■ AIM OF THE EXERCISE:
Each entry is to be reproduced verbatim, and images are to be omitted.

Picture regions with boundary coordinates
Segment Open

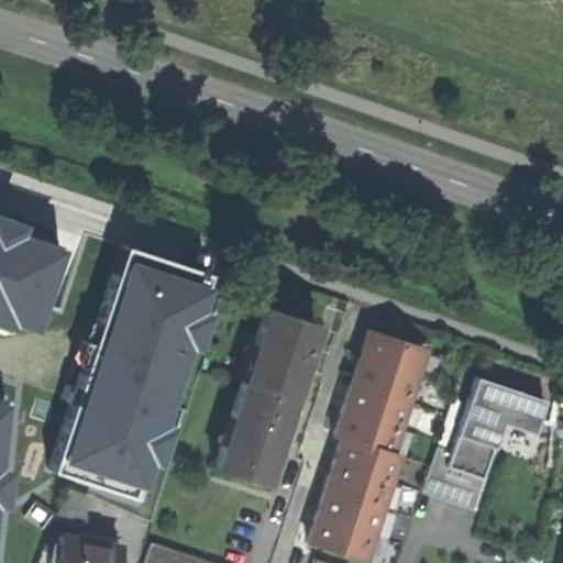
[(30,244),(0,233),(0,286),(14,291),(30,244)]
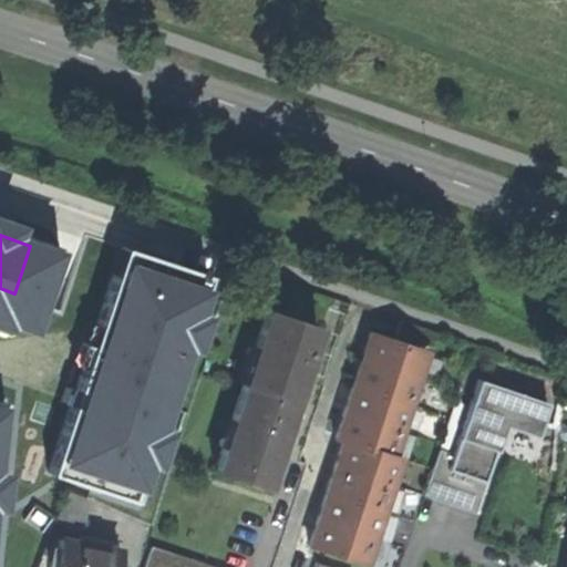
[(85,352),(165,378),(197,278),(115,251),(85,352)]
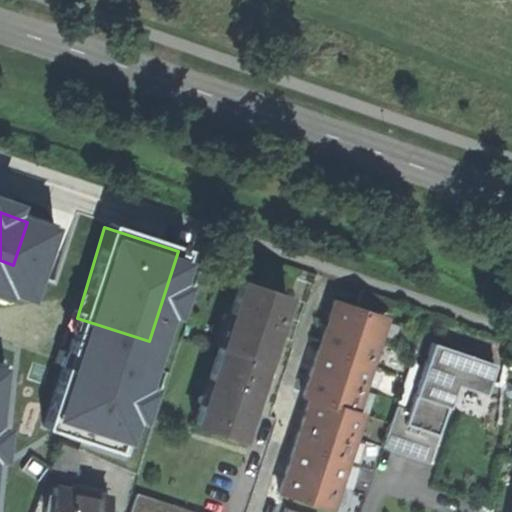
[(285,294),(239,279),(227,312),(233,314),(222,346),(216,344),(205,378),(211,379),(203,404),(197,403),(190,425),(237,440),(285,294)]
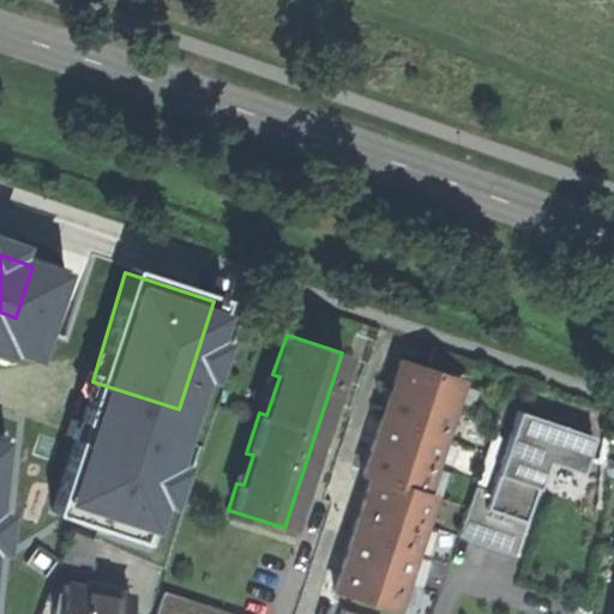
[(473,360),(433,345),(427,362),(467,377),(473,360)]
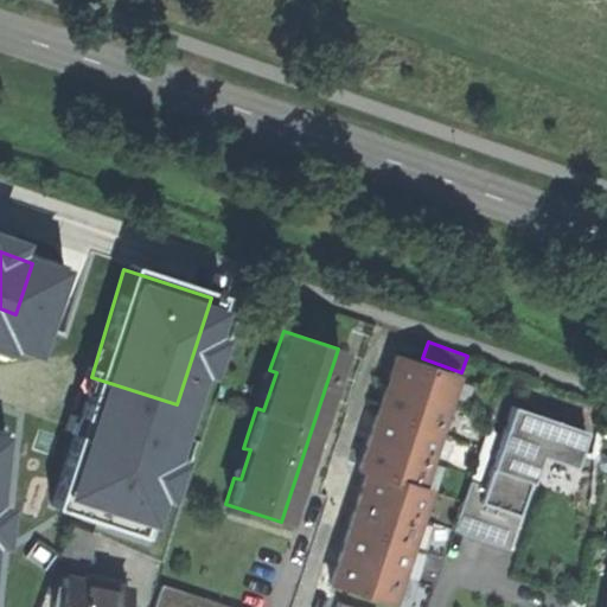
[(446,403),(455,375),(395,355),(385,383),(446,403)]
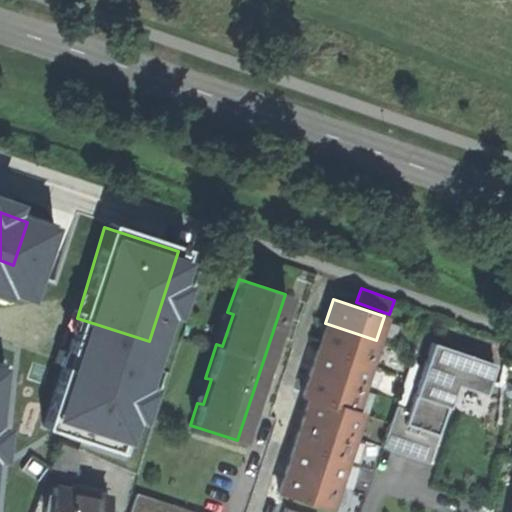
[(149,341),(77,318),(50,404),(122,429),(149,341)]
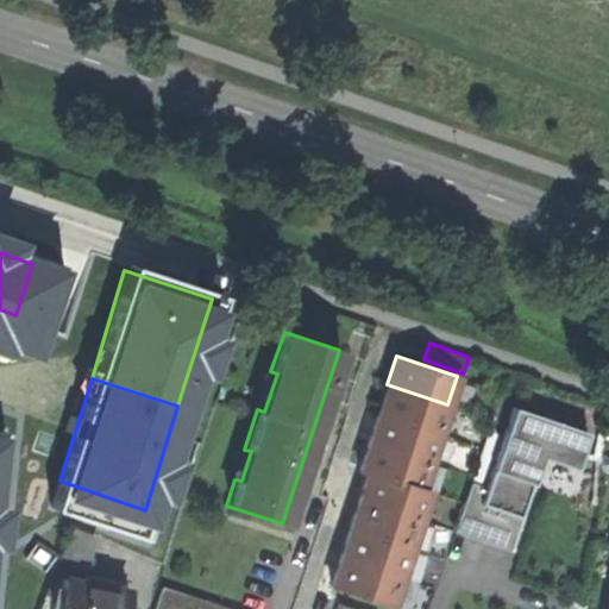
[(447,405),(387,384),(377,413),(438,433),(447,405)]
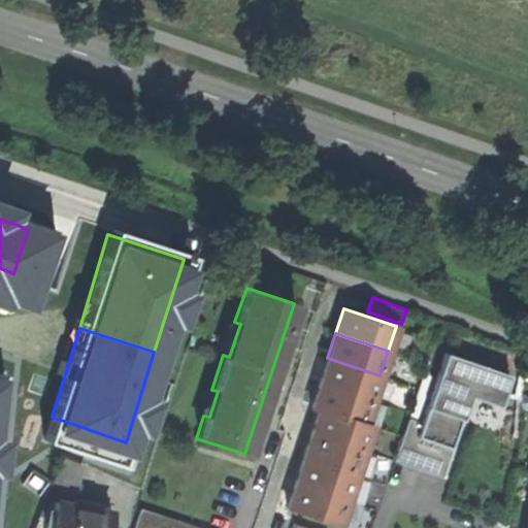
[(404,460),(448,473),(473,393),(503,402),(515,369),(439,345),(404,460)]
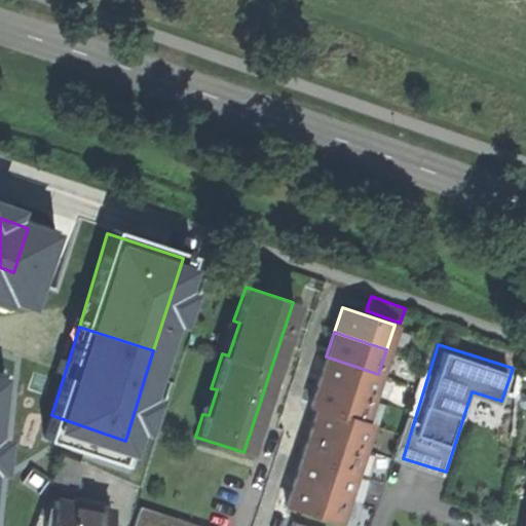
[(370,399),(378,374),(326,357),(317,381),(370,399)]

Segment Closed

■ RESULT FOR THIS TASK:
[(30,244),(0,233),(0,286),(14,291),(30,244)]
[(85,352),(165,378),(197,278),(115,251),(85,352)]
[(285,294),(239,279),(227,312),(233,314),(222,346),(216,344),(205,378),(211,379),(203,404),(197,403),(190,425),(237,440),(285,294)]
[(473,360),(433,345),(427,362),(467,377),(473,360)]
[(446,403),(455,375),(395,355),(385,383),(446,403)]
[(149,341),(77,318),(50,404),(122,429),(149,341)]
[(447,405),(387,384),(377,413),(438,433),(447,405)]
[(404,460),(448,473),(473,393),(503,402),(515,369),(439,345),(404,460)]
[(370,399),(378,374),(326,357),(317,381),(370,399)]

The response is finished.